··· Material to process ···
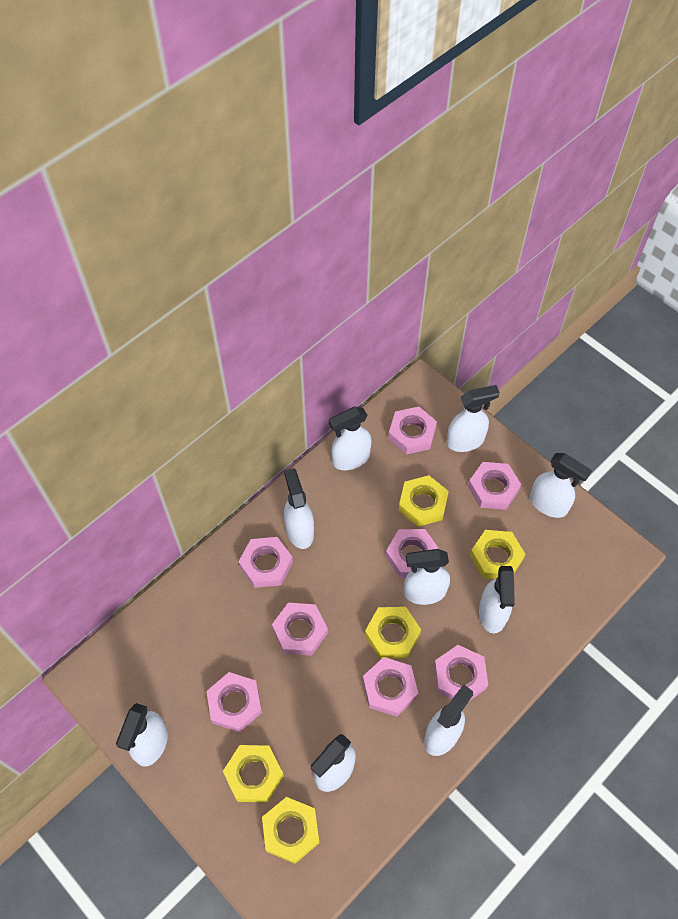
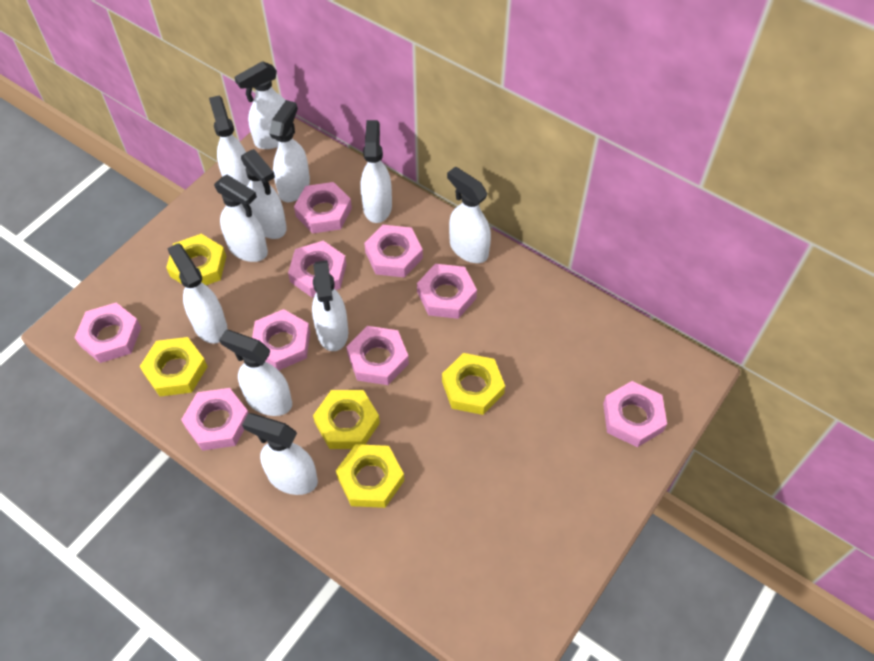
pink nut: 8 -> 9
white spray bottle: 9 -> 11

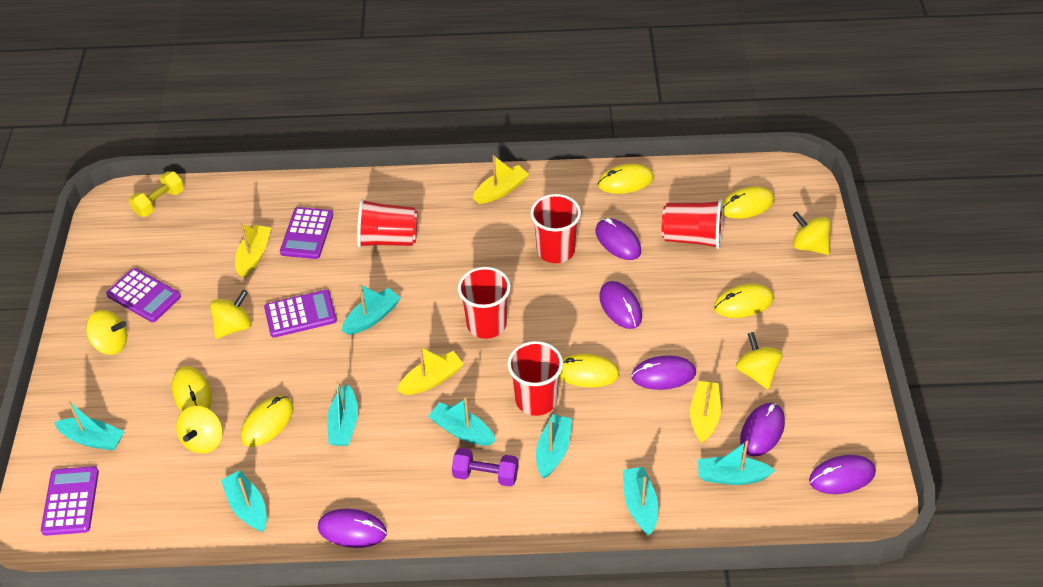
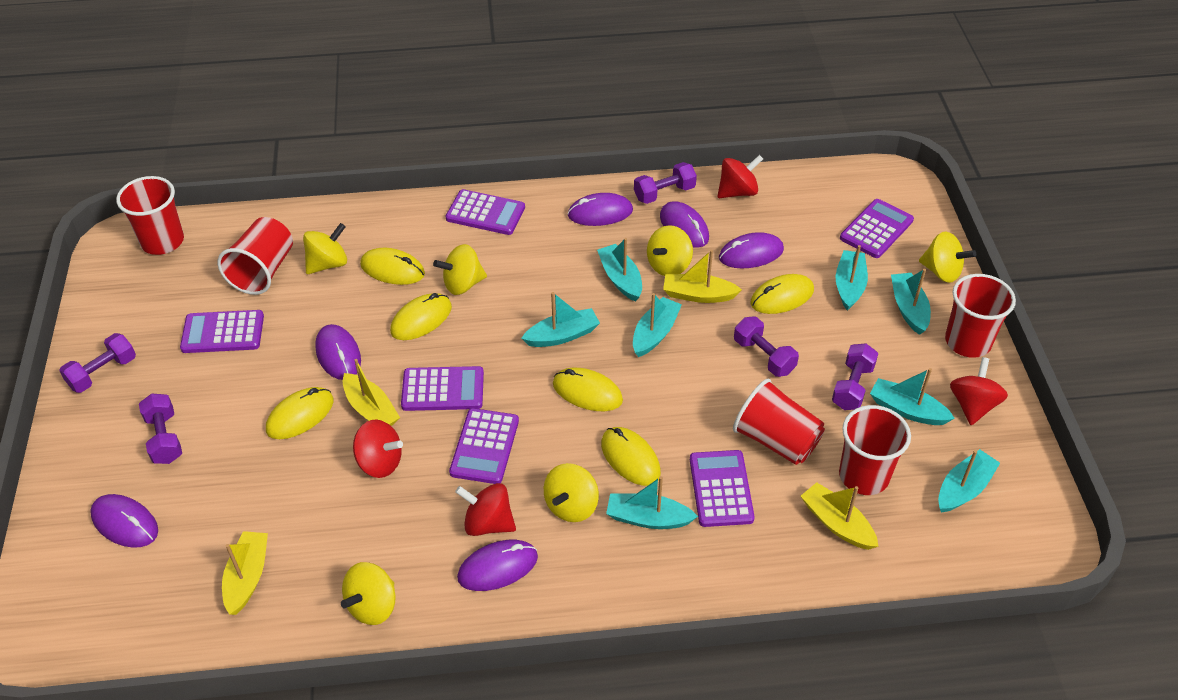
purple calculator: 4 -> 6
purple dumbbell: 1 -> 5
red spinning top: 0 -> 4
yellow dumbbell: 1 -> 0
yellow spinning top: 5 -> 6

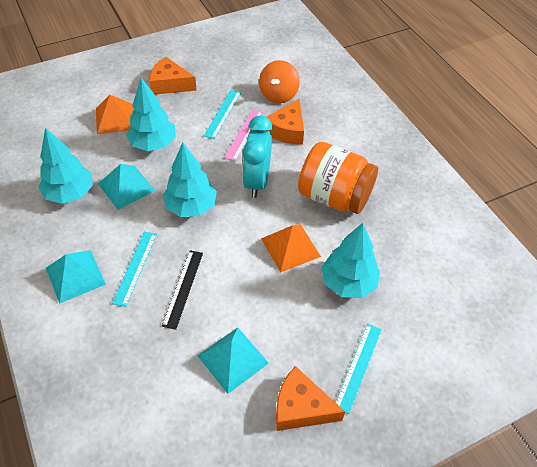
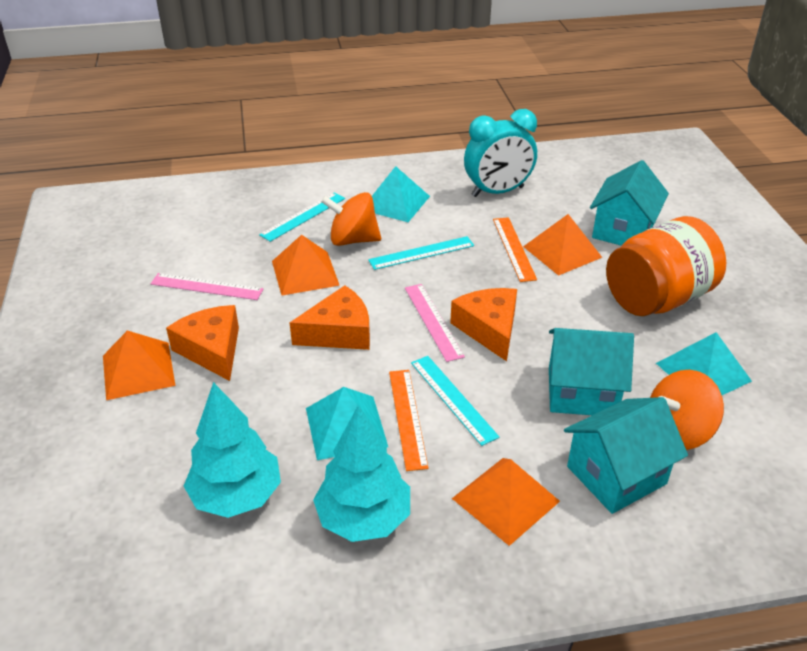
black ruler: 1 -> 0
orange pyramid: 2 -> 4
orange ruler: 0 -> 2
orange spinning top: 1 -> 2
pink ruler: 1 -> 2
turquoise house: 0 -> 3
turquoise tree: 4 -> 2

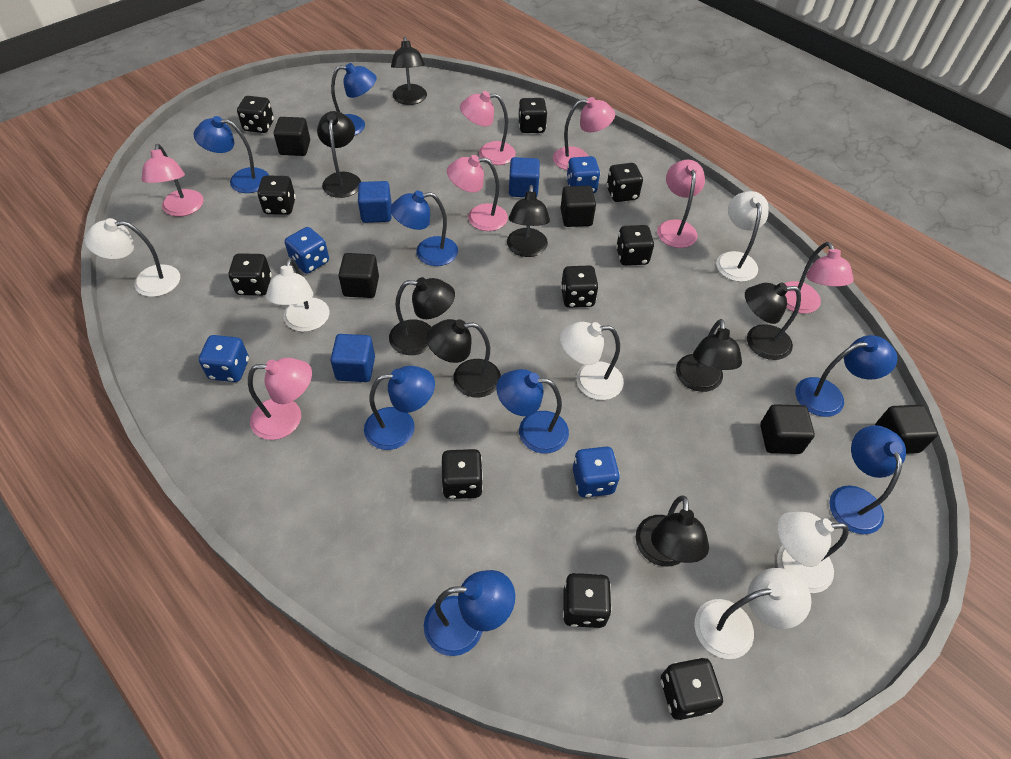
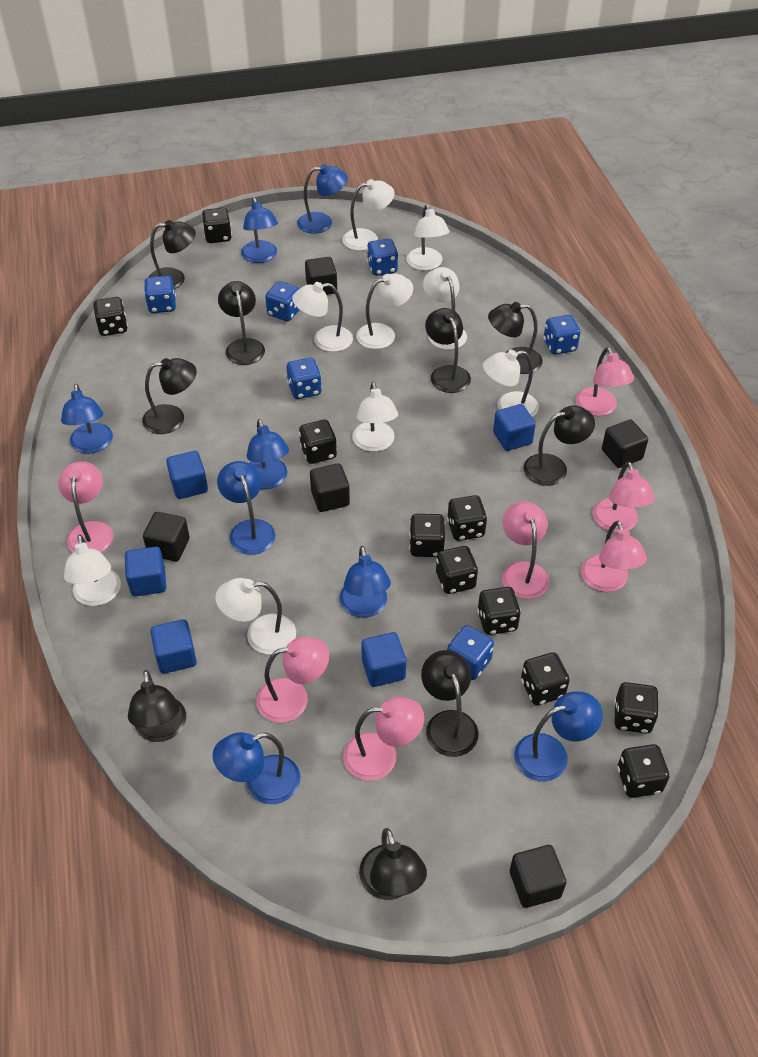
black lamp: 8 -> 9
blue cube: 3 -> 5
blue dice: 4 -> 6
white lamp: 6 -> 9

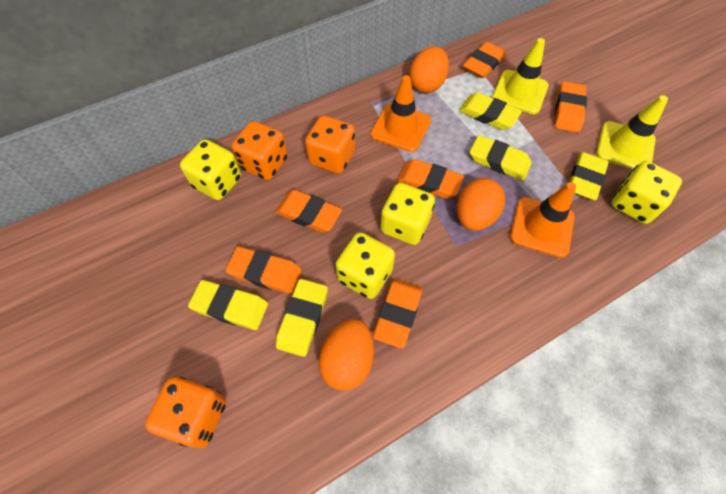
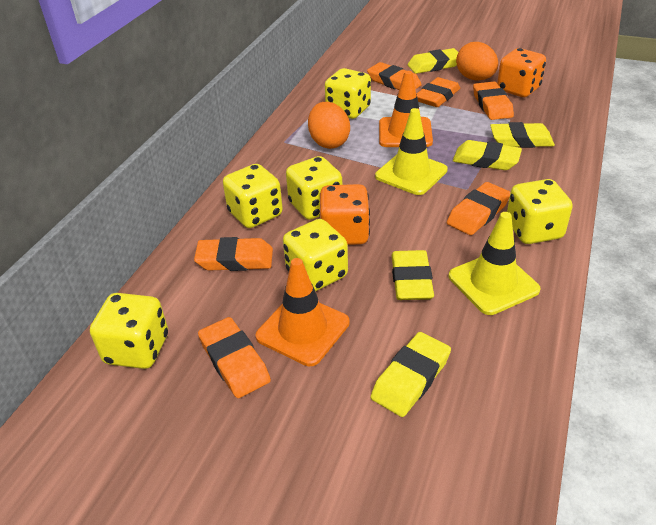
orange dice: 3 -> 2
orange egg: 3 -> 2
yellow dice: 4 -> 6

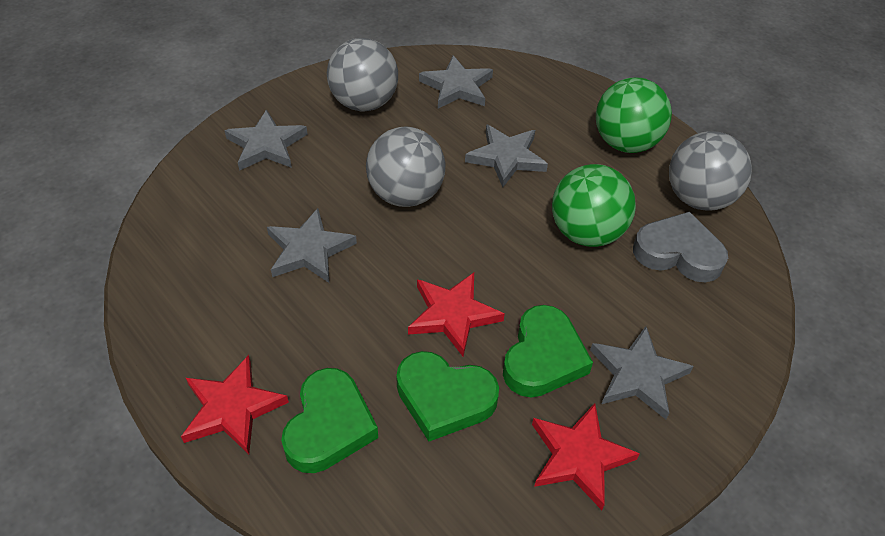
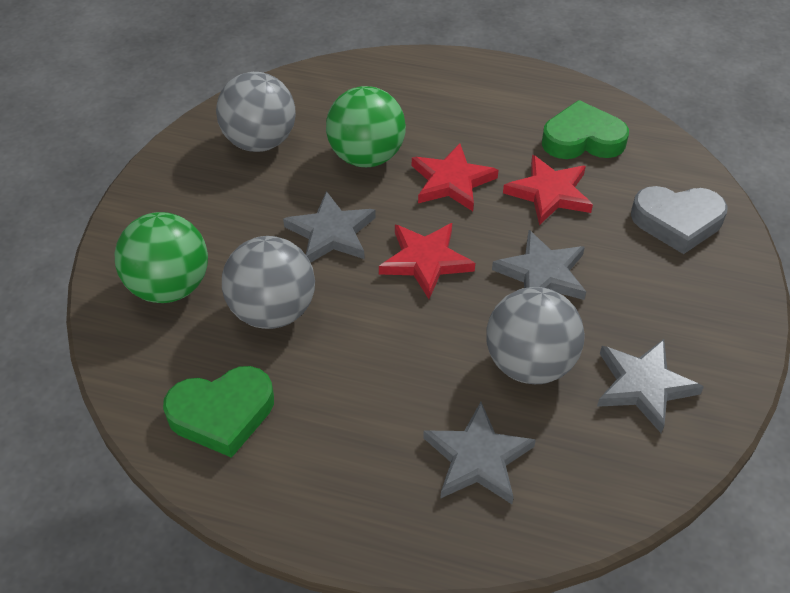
green heart: 3 -> 2
grey star: 5 -> 4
···
• **Assignment**
Go through the lines above and write each one out verbatim, skipping the pictures.

• **Output of the task**
pink nut: 8 -> 9
white spray bottle: 9 -> 11

purple calculator: 4 -> 6
purple dumbbell: 1 -> 5
red spinning top: 0 -> 4
yellow dumbbell: 1 -> 0
yellow spinning top: 5 -> 6

black ruler: 1 -> 0
orange pyramid: 2 -> 4
orange ruler: 0 -> 2
orange spinning top: 1 -> 2
pink ruler: 1 -> 2
turquoise house: 0 -> 3
turquoise tree: 4 -> 2

black lamp: 8 -> 9
blue cube: 3 -> 5
blue dice: 4 -> 6
white lamp: 6 -> 9

orange dice: 3 -> 2
orange egg: 3 -> 2
yellow dice: 4 -> 6

green heart: 3 -> 2
grey star: 5 -> 4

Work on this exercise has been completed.